▶ **EXERCISE GOAL**: The entire listing that follows must be repeated exactly, pictures excluded.

▶ **SOURCE MATERIAL**:
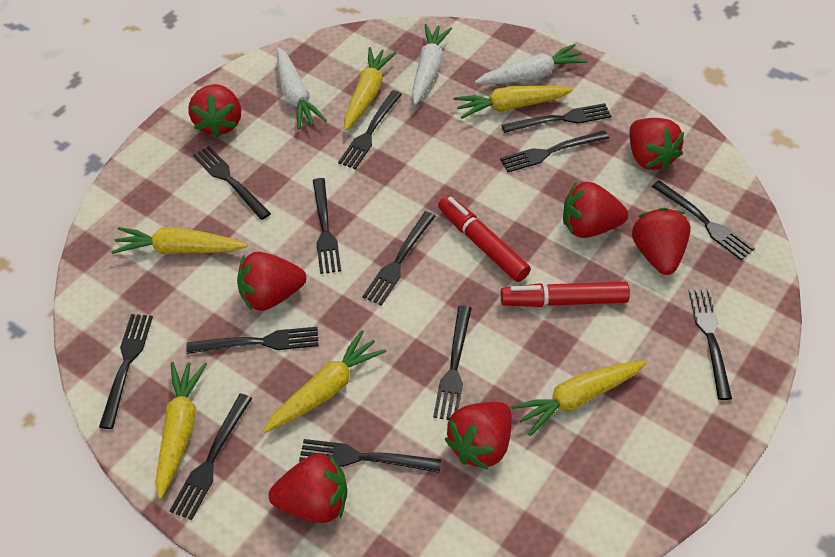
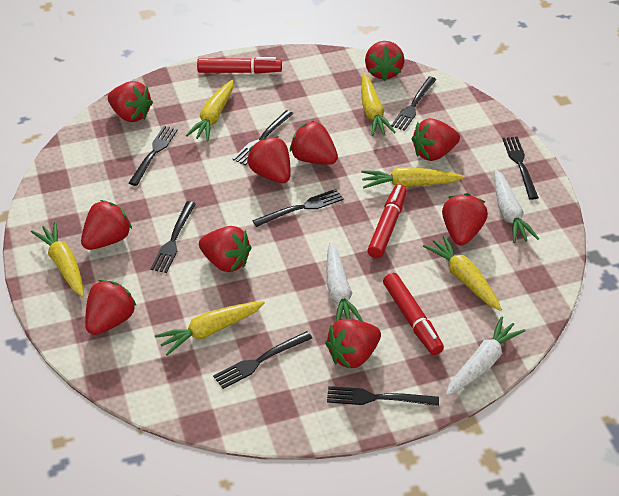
black fork: 13 -> 8
red marker: 2 -> 3
red strawberry: 7 -> 10

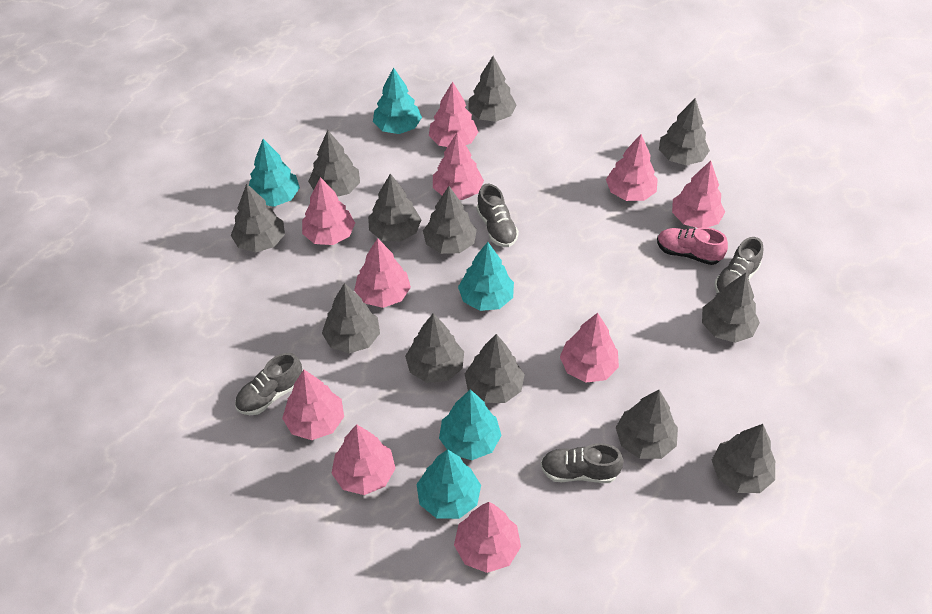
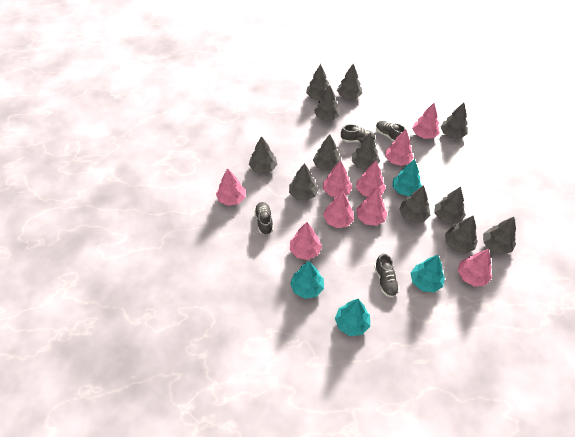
pink shoe: 1 -> 0
pink tree: 10 -> 9
turquoise tree: 5 -> 4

▶ **ANSWER SECTION**:
black fork: 13 -> 8
red marker: 2 -> 3
red strawberry: 7 -> 10

pink shoe: 1 -> 0
pink tree: 10 -> 9
turquoise tree: 5 -> 4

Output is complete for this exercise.